## [Work request]
Where the word "carton" shows up in the entries below, please copy the whole line.
--- START ---
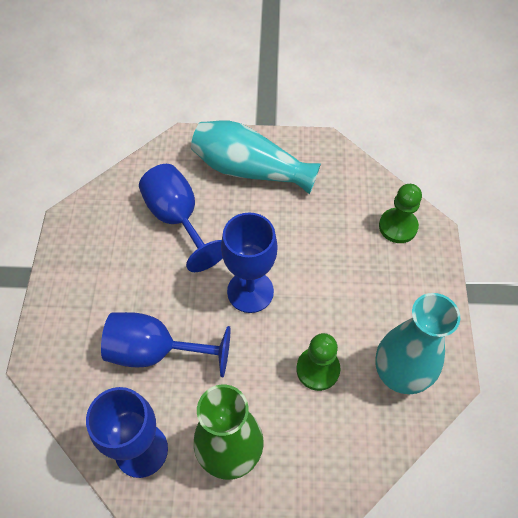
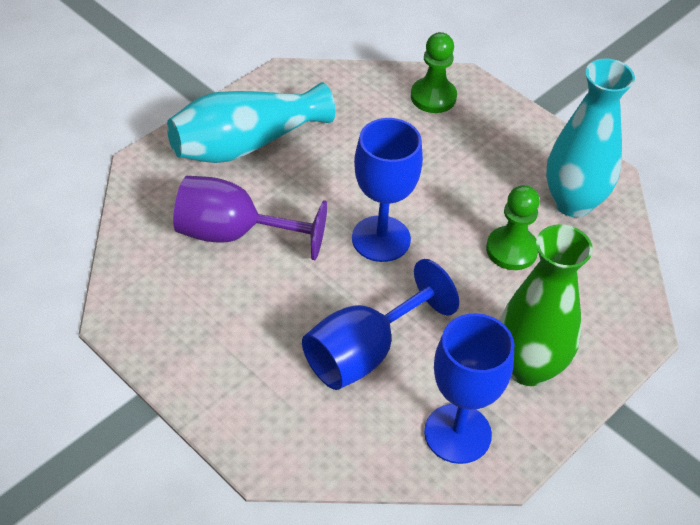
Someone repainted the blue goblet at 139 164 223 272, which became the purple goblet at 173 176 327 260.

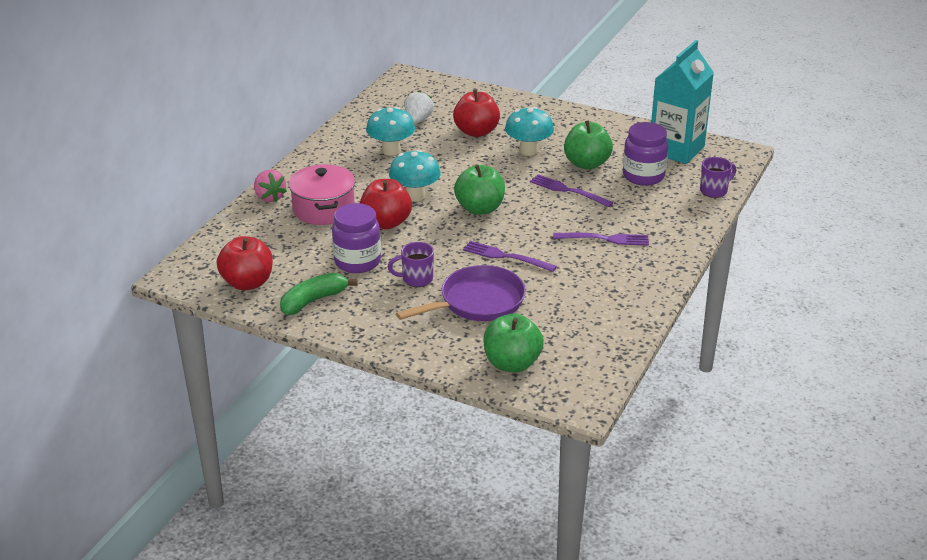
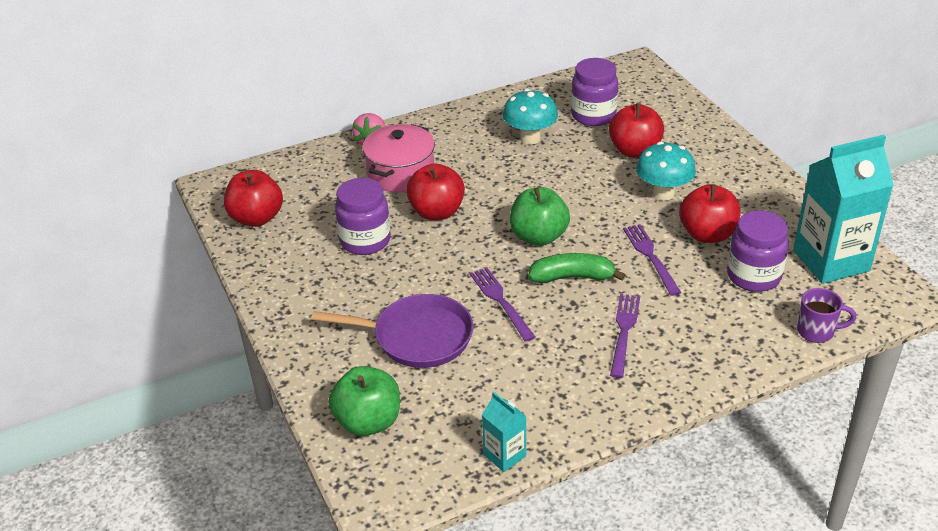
Someone put down the turquoise carton at 482 392 527 472. Someone carried the green banana from 280 273 358 315 to 528 253 625 283. Someone swapped the white strawberry at 404 91 434 124 for the purple jar at 571 58 618 126. Someone rotated the purple fork at 553 233 649 246 by 120 degrees counterclockwise. Someone repainted the green apple at 564 120 613 170, which became the red apple at 679 184 741 243. Someone took away the purple mug at 388 242 434 287. Someone took away the turquoise mushroom at 389 150 441 202.

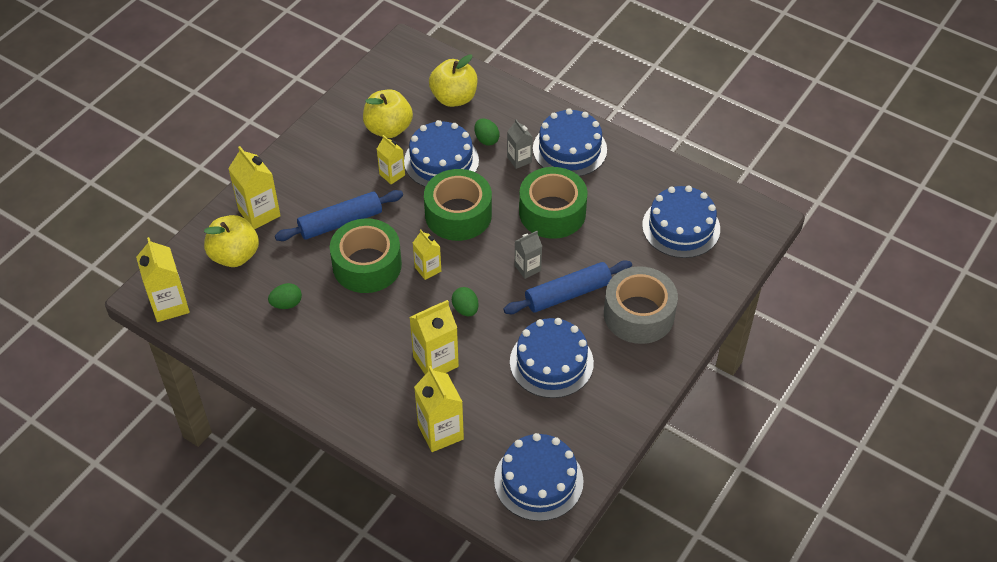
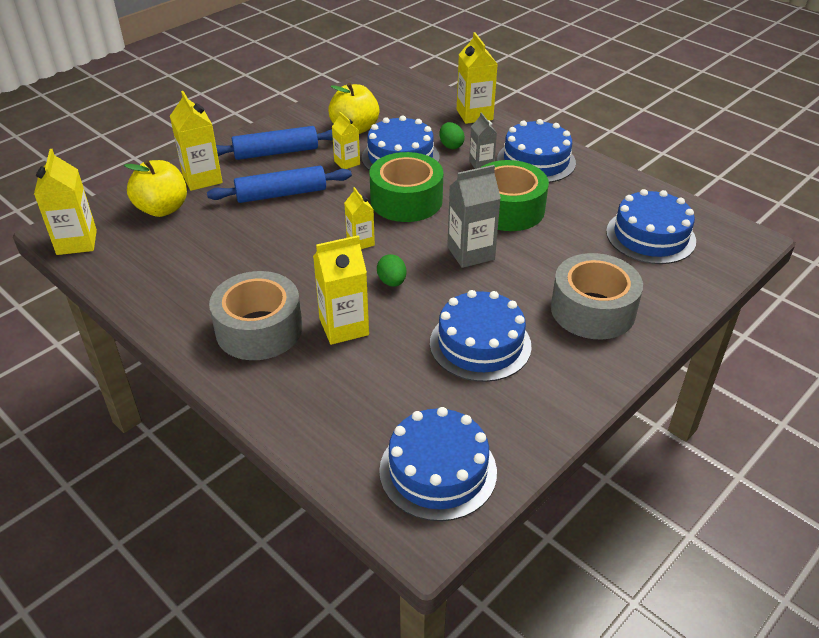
Someone put down the grey tape at 209 271 303 360. Someone carried the blue rolling pin from 503 260 632 314 to 216 126 333 160. Someone scaled the grey carton at 515 231 542 279 by 1.64. Someone carried the yellow carton from 414 366 464 452 to 457 32 497 124. Someone took away the green egg at 268 283 302 309. Someone took away the green tape at 330 218 402 293. Someone took away the yellow apple at 429 54 478 107.

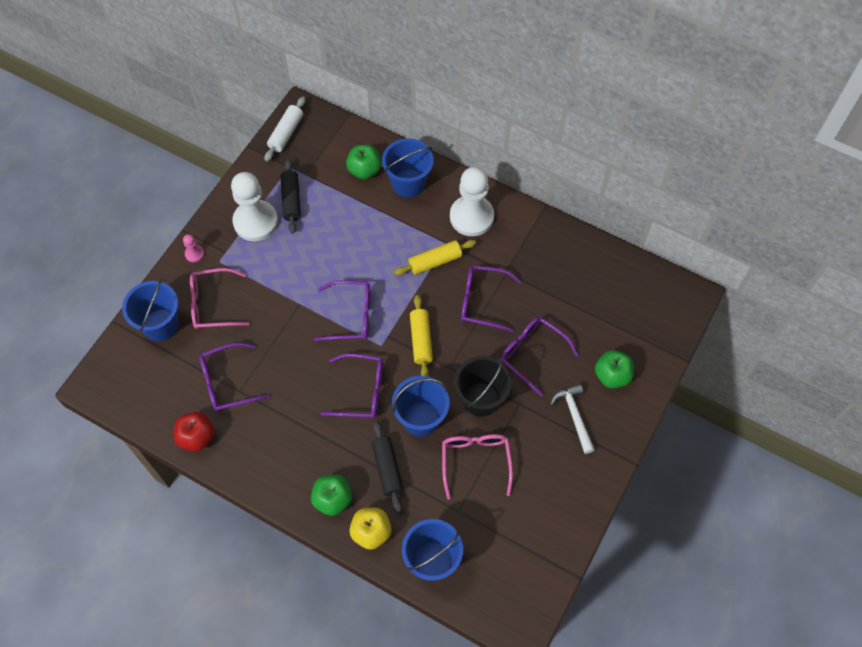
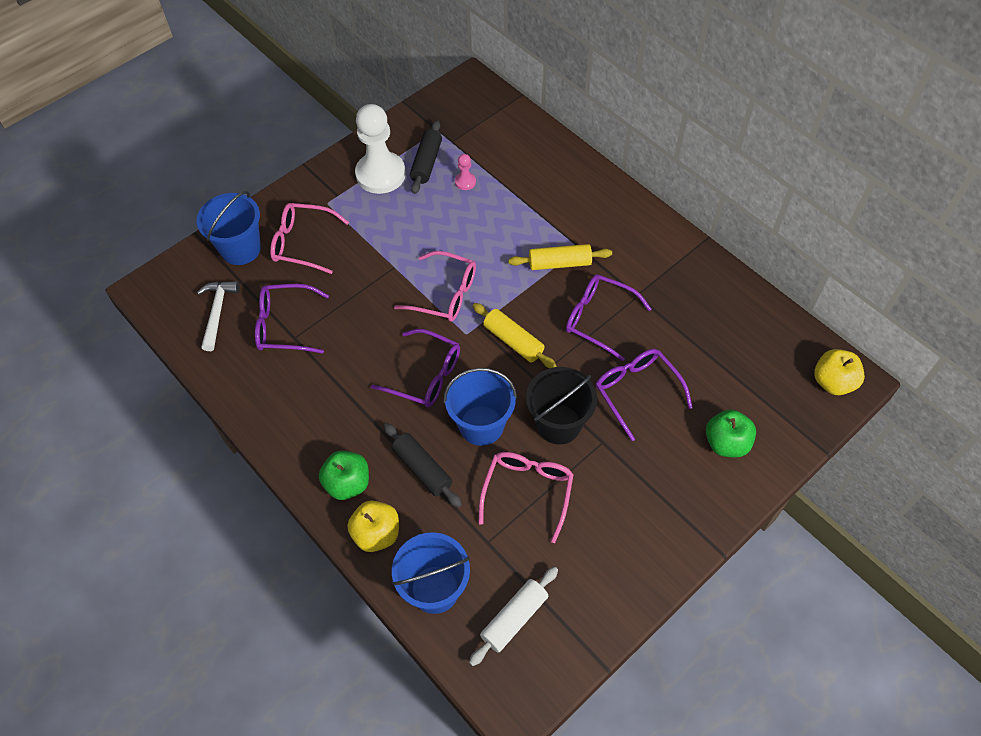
Someone carried the white hammer from 550 384 595 454 to 197 281 240 351. Someone rotated the black rolling pin at 371 421 404 513 by 45 degrees counterclockwise. Someone repainted the purple glasses at 314 280 370 341, which became the pink glasses at 394 251 476 322. Someone carried the pink pawn from 183 234 204 262 to 455 154 476 190. Someone carried the white rolling pin from 265 97 305 161 to 469 567 558 666. Someone rotated the yellow rolling pin at 410 295 433 376 by 60 degrees counterclockwise. Someone put down the yellow apple at 814 349 865 395. Someone took away the red apple at 173 412 214 452. Someone took away the green apple at 346 145 382 179. Someone took away the blue bucket at 382 138 434 198. Someone took away the white pawn at 450 167 494 236.

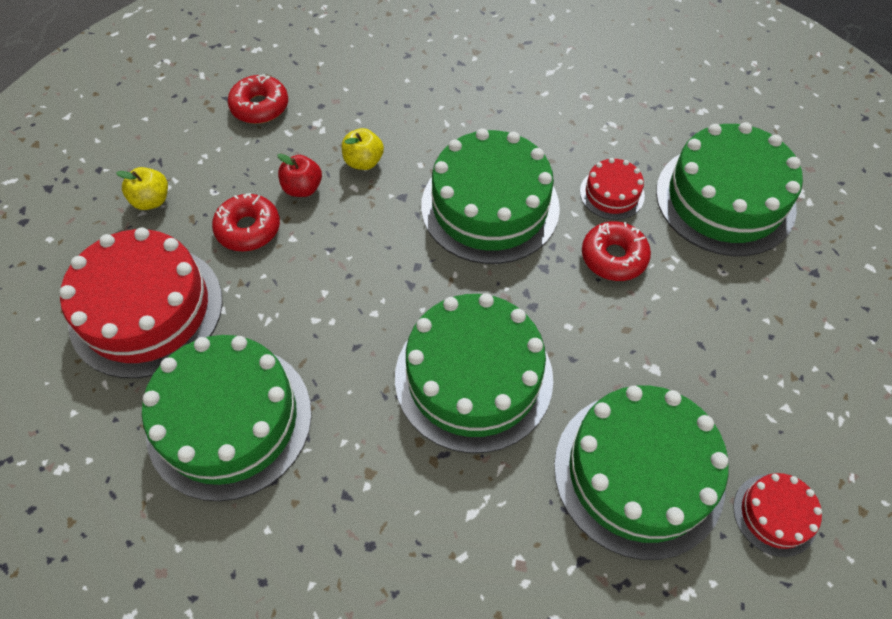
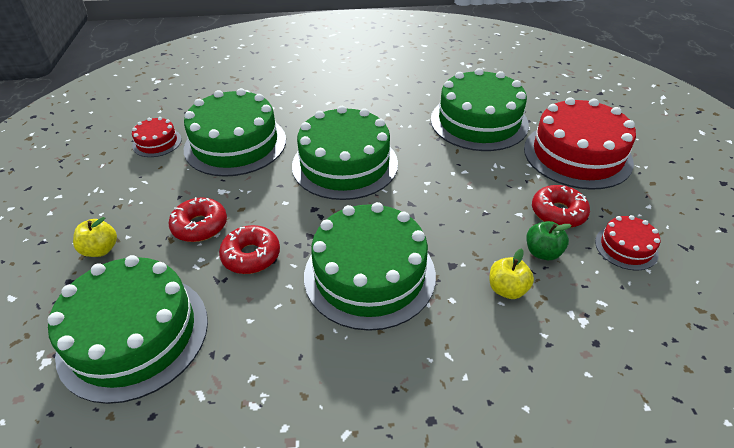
Someone carried the yellow apple from 116 167 168 210 to 73 217 117 257. Someone carried the red donut from 228 74 288 124 to 168 197 227 242. Someone repainted the red apple at 277 153 322 197, which became the green apple at 526 221 572 260. Someone carried the red cake from 580 158 645 220 to 595 215 660 271.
--- END ---
## [The completed task]
Someone put down the turquoise carton at 482 392 527 472. Someone carried the green banana from 280 273 358 315 to 528 253 625 283. Someone swapped the white strawberry at 404 91 434 124 for the purple jar at 571 58 618 126. Someone rotated the purple fork at 553 233 649 246 by 120 degrees counterclockwise. Someone repainted the green apple at 564 120 613 170, which became the red apple at 679 184 741 243. Someone took away the purple mug at 388 242 434 287. Someone took away the turquoise mushroom at 389 150 441 202.
Someone put down the grey tape at 209 271 303 360. Someone carried the blue rolling pin from 503 260 632 314 to 216 126 333 160. Someone scaled the grey carton at 515 231 542 279 by 1.64. Someone carried the yellow carton from 414 366 464 452 to 457 32 497 124. Someone took away the green egg at 268 283 302 309. Someone took away the green tape at 330 218 402 293. Someone took away the yellow apple at 429 54 478 107.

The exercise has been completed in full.